→ Task requirements
Transcribe only the last portion of the material: exactly the lines from the one with "(161, 387) = (480, 437): turquoise" through the end, inclusive.

→ Recorded data
_ _ _ _
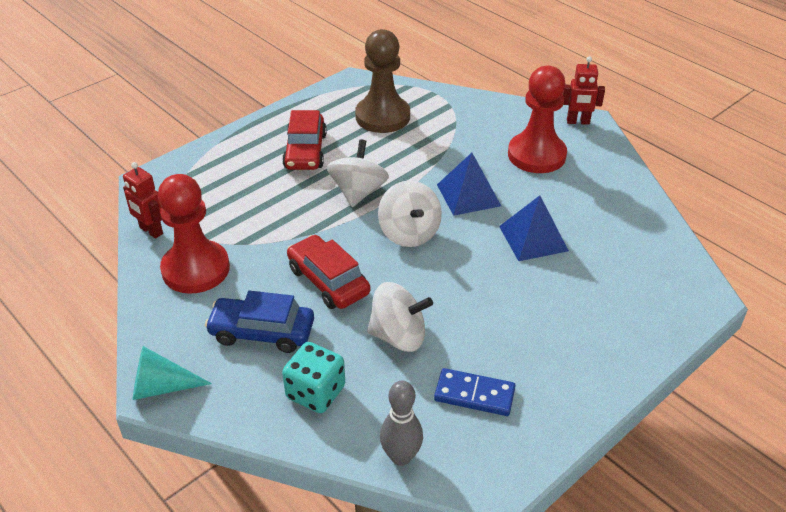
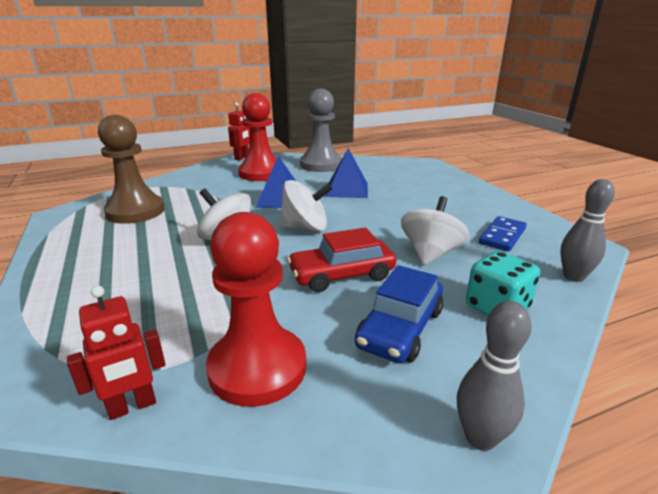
camera: 70 degrees left, 15 degrees down
(161, 387) = (480, 437): turquoise cone -> grey bowling pin
(305, 151) = (129, 255): red car -> none
(606, 194) = (321, 165): none -> grey pawn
_ _ _ _
→ Response below
(161, 387) = (480, 437): turquoise cone -> grey bowling pin
(305, 151) = (129, 255): red car -> none
(606, 194) = (321, 165): none -> grey pawn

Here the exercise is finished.